[[ Source data, beginning ]]

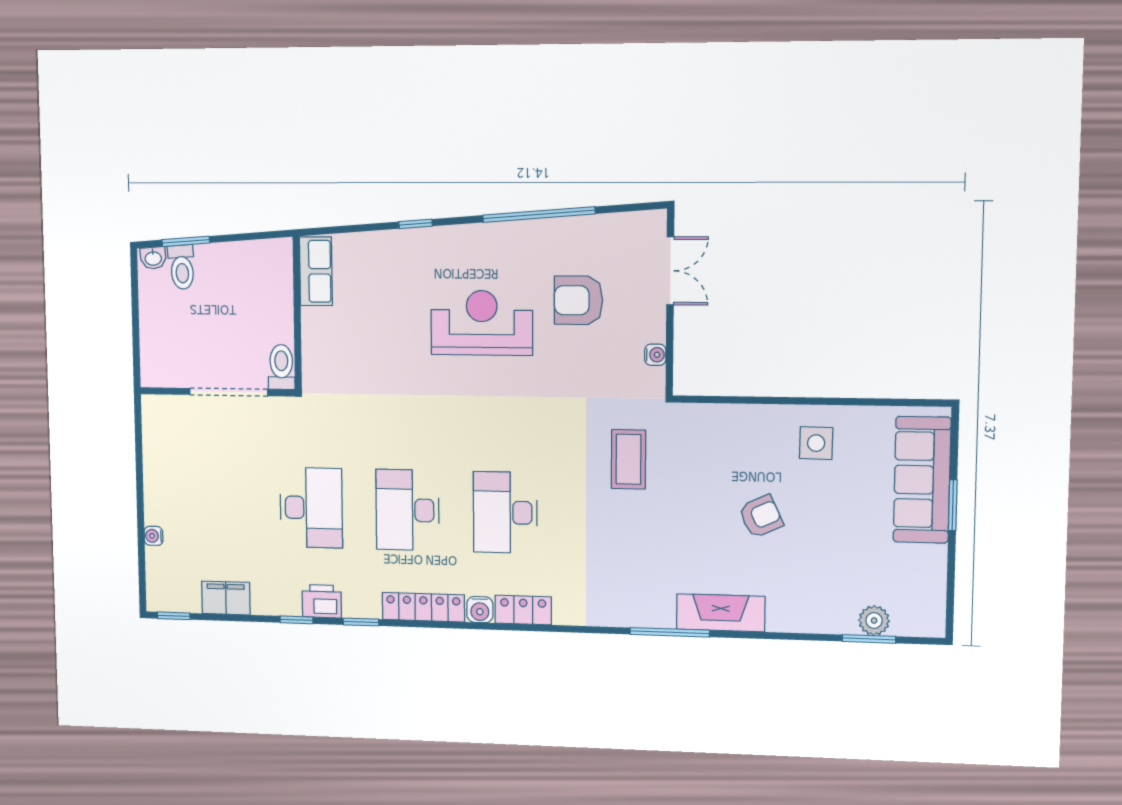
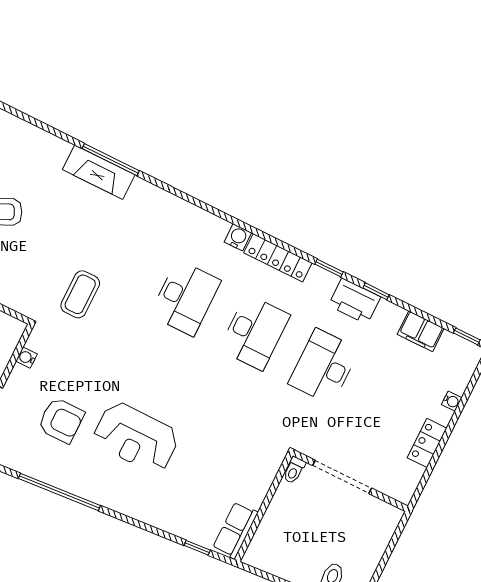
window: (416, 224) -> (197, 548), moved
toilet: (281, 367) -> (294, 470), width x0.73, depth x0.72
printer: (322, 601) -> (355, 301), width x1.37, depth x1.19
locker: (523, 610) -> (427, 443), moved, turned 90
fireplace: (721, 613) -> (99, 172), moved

[[ Source data, end ]]
[[ Source data, beginning ]]

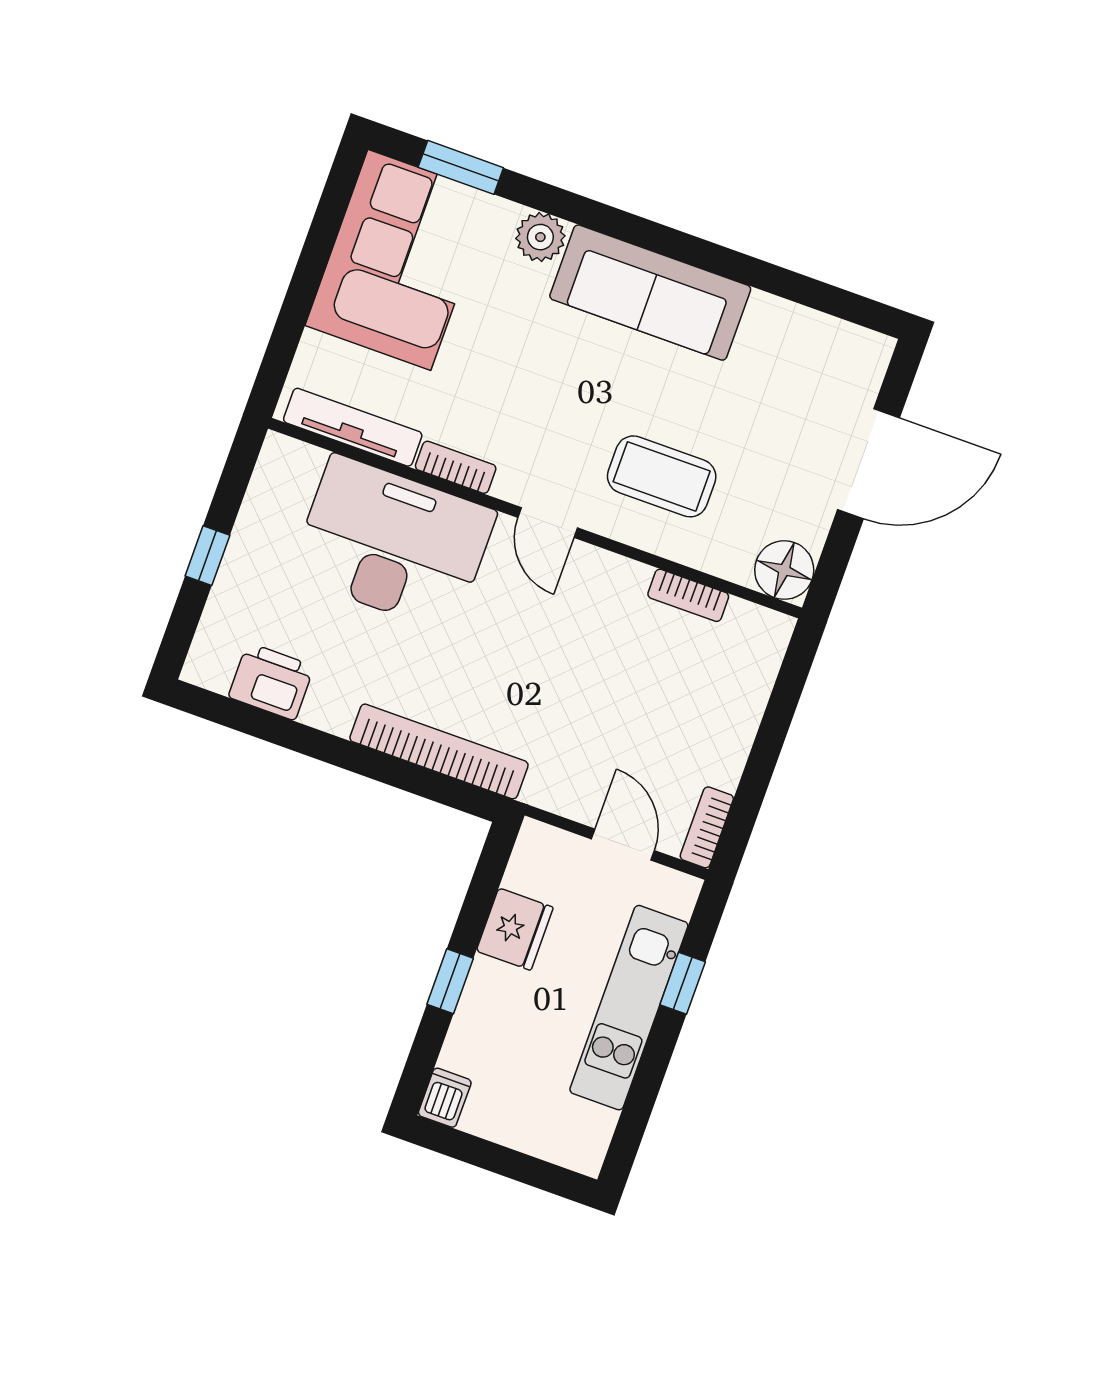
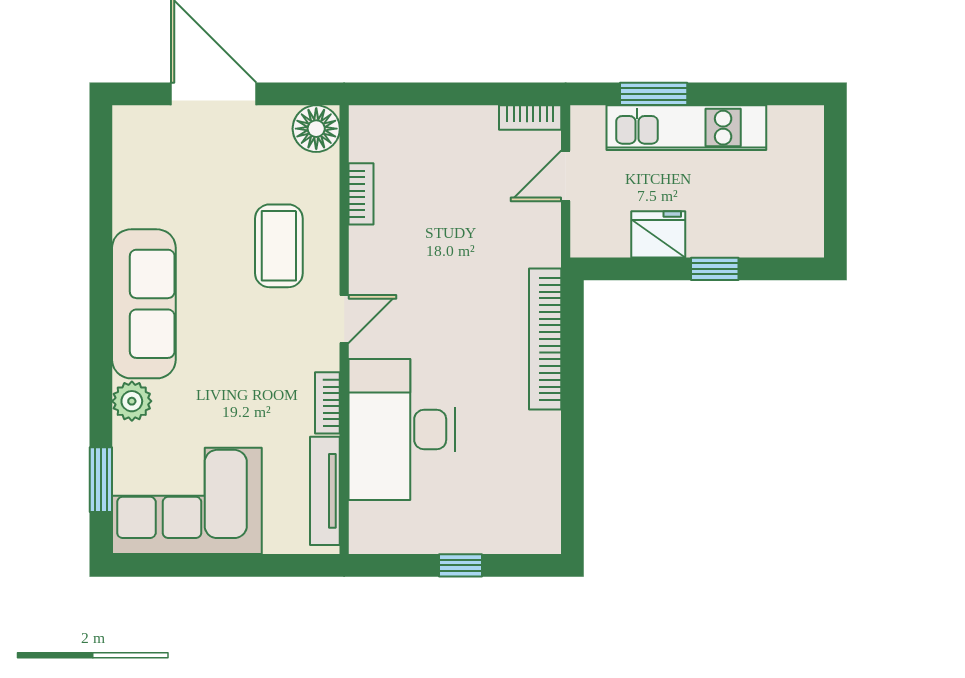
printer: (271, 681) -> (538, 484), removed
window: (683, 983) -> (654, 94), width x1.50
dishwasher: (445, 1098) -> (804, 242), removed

[[ Source data, end ]]
[[ Source data, beginning ]]

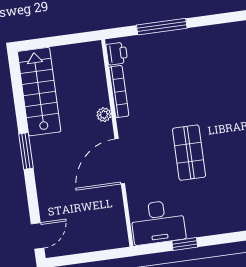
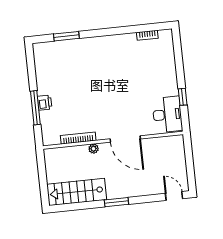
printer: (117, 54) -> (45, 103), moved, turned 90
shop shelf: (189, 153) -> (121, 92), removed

[[ Source data, end ]]

• [Instruction]: Please find every line in the listing that holds the string "turned" and copy it.

• [Solved problem]:
locker: (523, 610) -> (427, 443), moved, turned 90
printer: (117, 54) -> (45, 103), moved, turned 90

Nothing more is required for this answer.